• _What is needed_:
After finding the line with "camera: 35 degrees left, 15 degrees up" in the entries below, retype exactly each line from there through the line with "(482, 318) = (627, 290): blue", including that final line.

• _Data_:
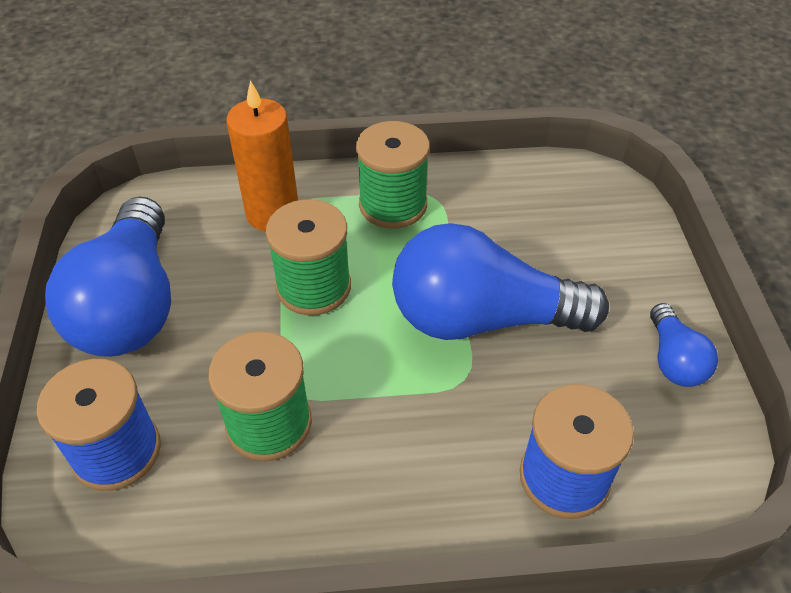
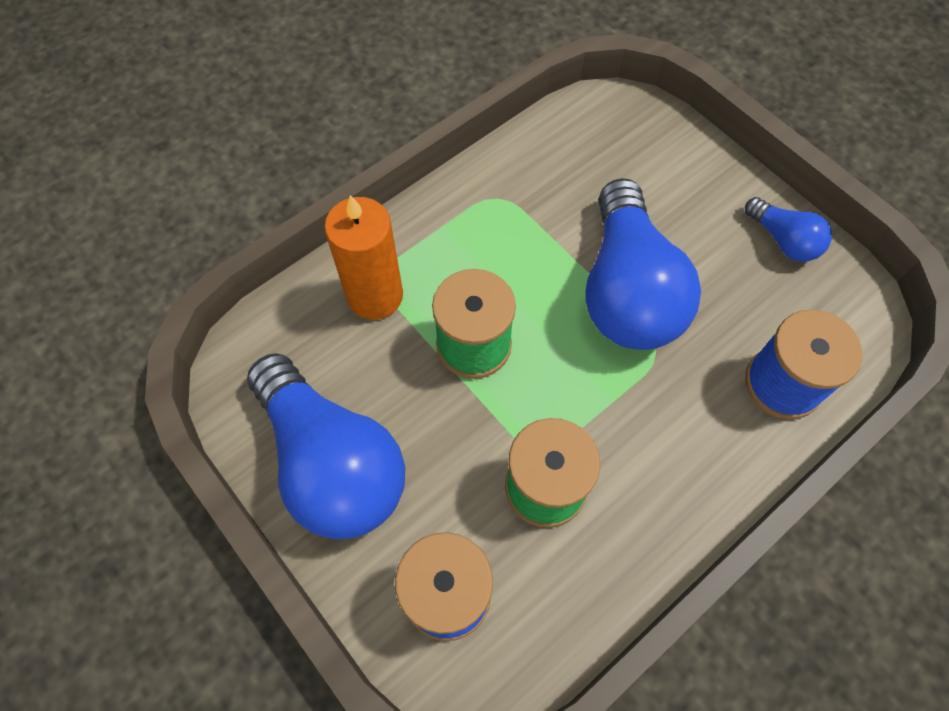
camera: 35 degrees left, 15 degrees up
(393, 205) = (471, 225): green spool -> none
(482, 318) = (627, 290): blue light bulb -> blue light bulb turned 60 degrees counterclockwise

--

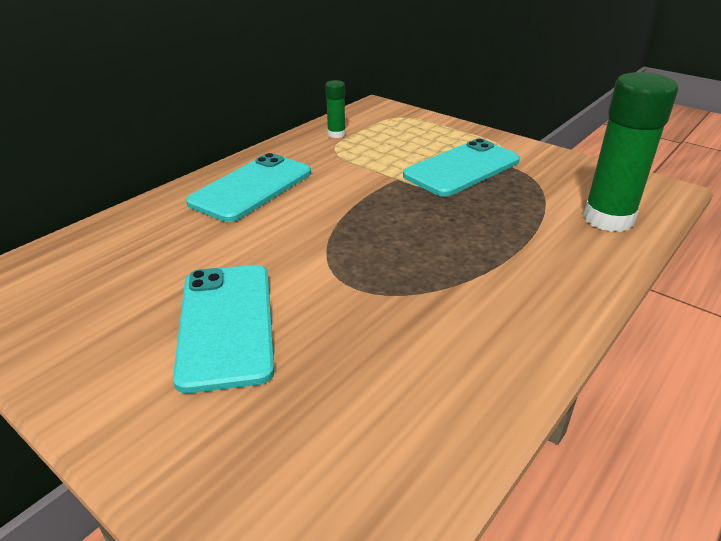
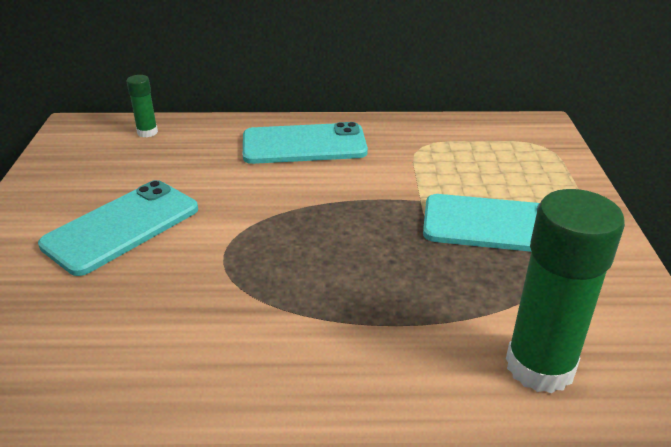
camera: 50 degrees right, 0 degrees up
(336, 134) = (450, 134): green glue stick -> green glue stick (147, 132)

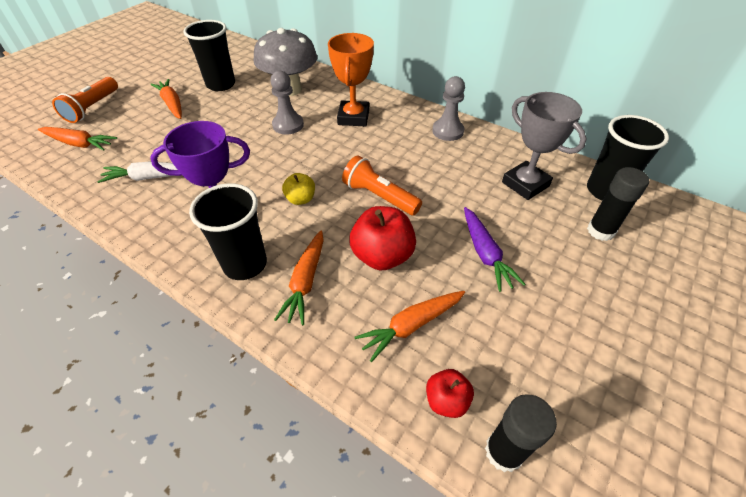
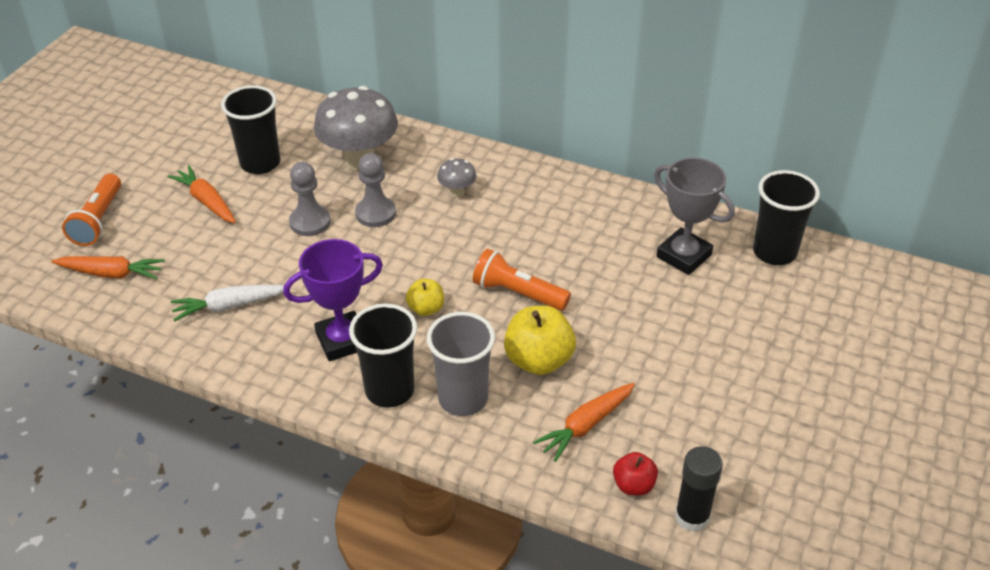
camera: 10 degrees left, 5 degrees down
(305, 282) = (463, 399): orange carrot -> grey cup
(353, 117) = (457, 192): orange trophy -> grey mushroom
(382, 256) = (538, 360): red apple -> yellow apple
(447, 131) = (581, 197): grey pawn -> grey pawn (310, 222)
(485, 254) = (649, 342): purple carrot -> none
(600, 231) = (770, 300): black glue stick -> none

• _Exercise response_:
camera: 35 degrees left, 15 degrees up
(393, 205) = (471, 225): green spool -> none
(482, 318) = (627, 290): blue light bulb -> blue light bulb turned 60 degrees counterclockwise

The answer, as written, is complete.